** Opening Records block **

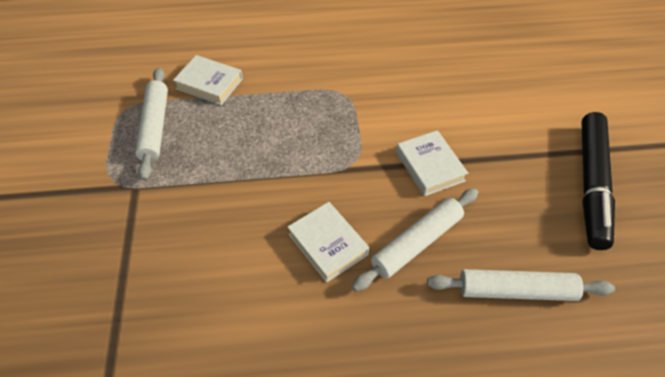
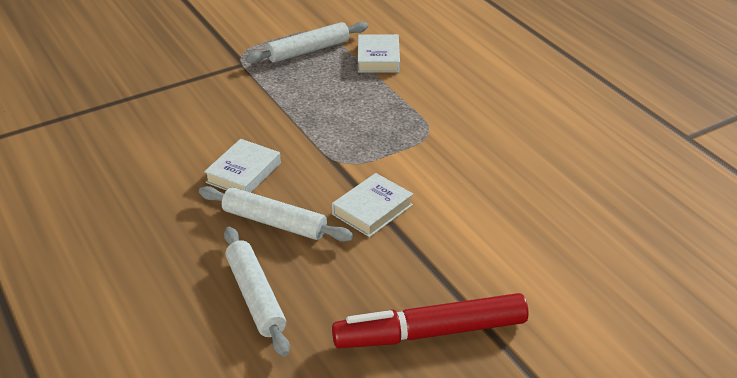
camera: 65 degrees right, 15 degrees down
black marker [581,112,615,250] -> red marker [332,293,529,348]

** Closing Records block **
** Opening Records block **

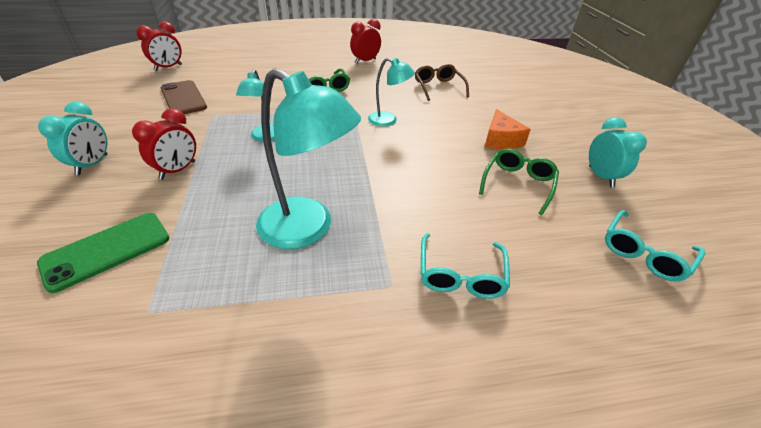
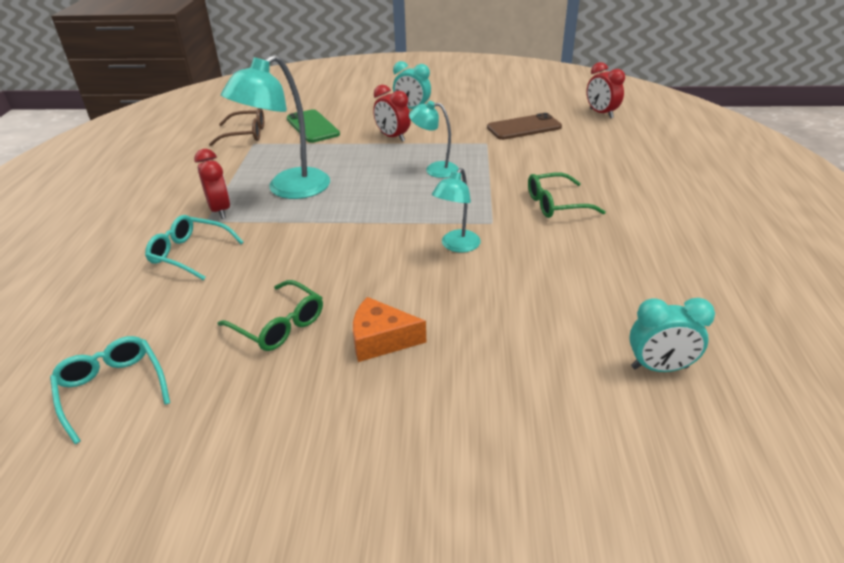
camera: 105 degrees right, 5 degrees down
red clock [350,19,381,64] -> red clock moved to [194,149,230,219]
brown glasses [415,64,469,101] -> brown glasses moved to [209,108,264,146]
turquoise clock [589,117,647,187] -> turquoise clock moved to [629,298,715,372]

** Closing Records block **
** Opening Records block **

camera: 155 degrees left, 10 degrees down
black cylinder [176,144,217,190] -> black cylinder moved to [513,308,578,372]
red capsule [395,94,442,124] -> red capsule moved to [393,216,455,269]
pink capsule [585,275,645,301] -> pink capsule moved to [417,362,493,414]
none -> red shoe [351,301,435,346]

** Closing Records block **

__Work instruction__
Would you output, from the records above, exactly the run of lines that starts at the line containing "camera: 65 degrees right, 15 degrees down" and ends at the line containing "black marker [581,112,615,250]", and only that run?

__Written solution__
camera: 65 degrees right, 15 degrees down
black marker [581,112,615,250] -> red marker [332,293,529,348]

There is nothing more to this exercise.